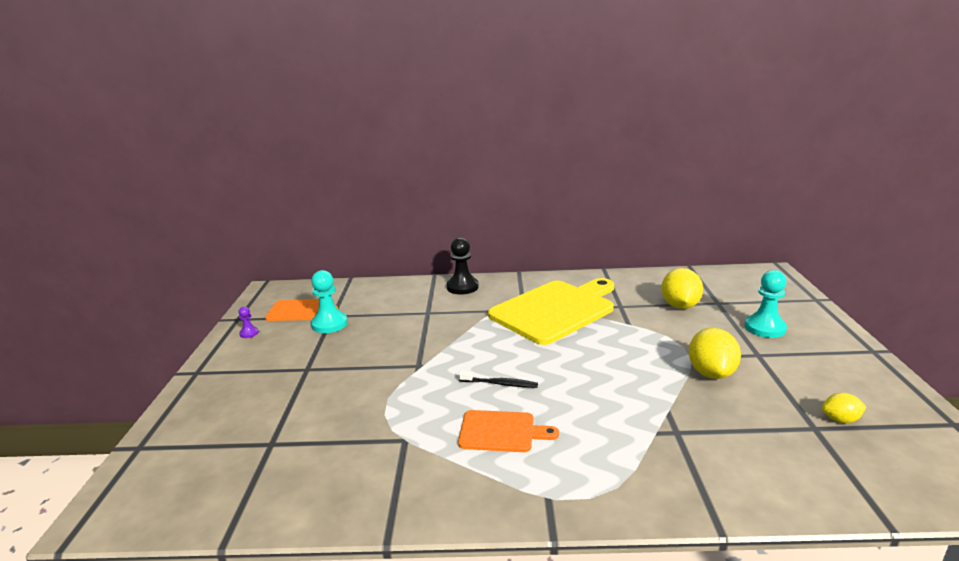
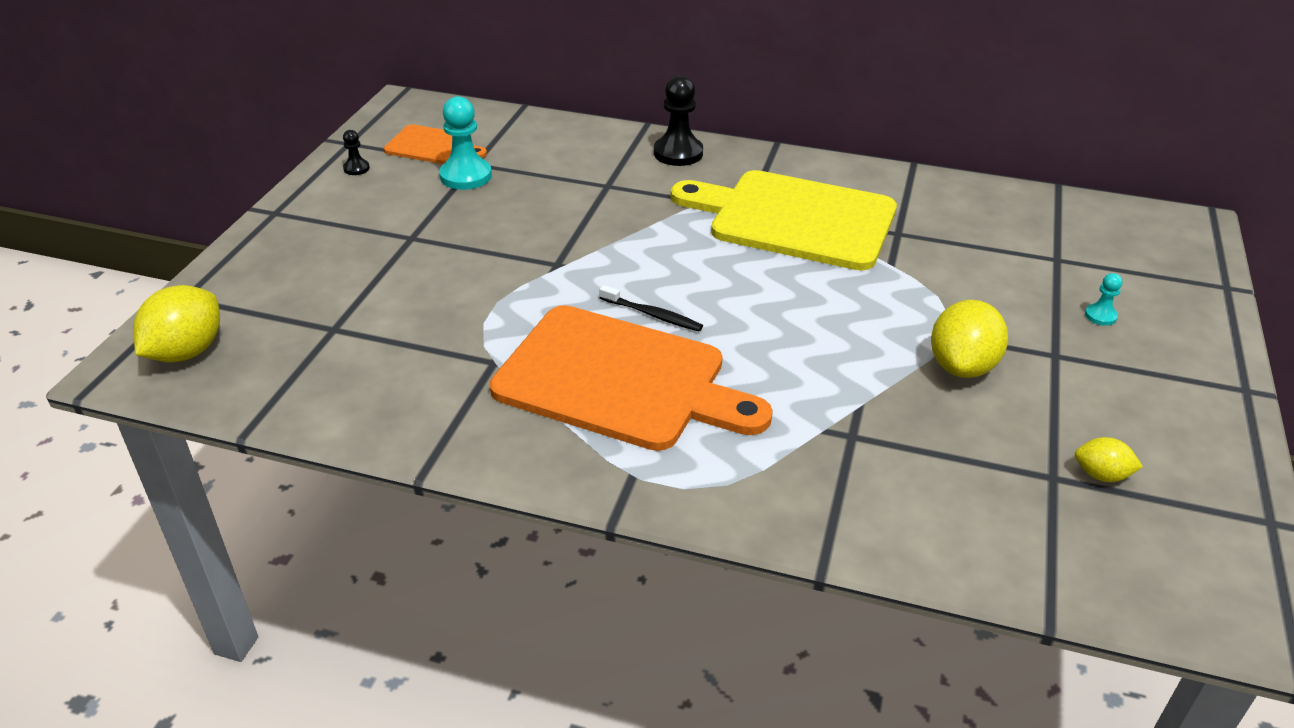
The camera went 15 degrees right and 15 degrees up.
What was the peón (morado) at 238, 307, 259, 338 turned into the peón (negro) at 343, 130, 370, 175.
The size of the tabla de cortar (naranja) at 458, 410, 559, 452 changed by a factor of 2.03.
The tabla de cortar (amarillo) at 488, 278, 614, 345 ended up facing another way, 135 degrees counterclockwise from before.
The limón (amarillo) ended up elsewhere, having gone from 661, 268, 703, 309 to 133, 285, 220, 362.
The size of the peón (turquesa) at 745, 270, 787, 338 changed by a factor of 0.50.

***

■ **TRY IT**
Reproduce the material word for word, pictures excluded.

■ **SOLUTION TO THIS EXERCISE**
The camera went 15 degrees right and 15 degrees up.
What was the peón (morado) at 238, 307, 259, 338 turned into the peón (negro) at 343, 130, 370, 175.
The size of the tabla de cortar (naranja) at 458, 410, 559, 452 changed by a factor of 2.03.
The tabla de cortar (amarillo) at 488, 278, 614, 345 ended up facing another way, 135 degrees counterclockwise from before.
The limón (amarillo) ended up elsewhere, having gone from 661, 268, 703, 309 to 133, 285, 220, 362.
The size of the peón (turquesa) at 745, 270, 787, 338 changed by a factor of 0.50.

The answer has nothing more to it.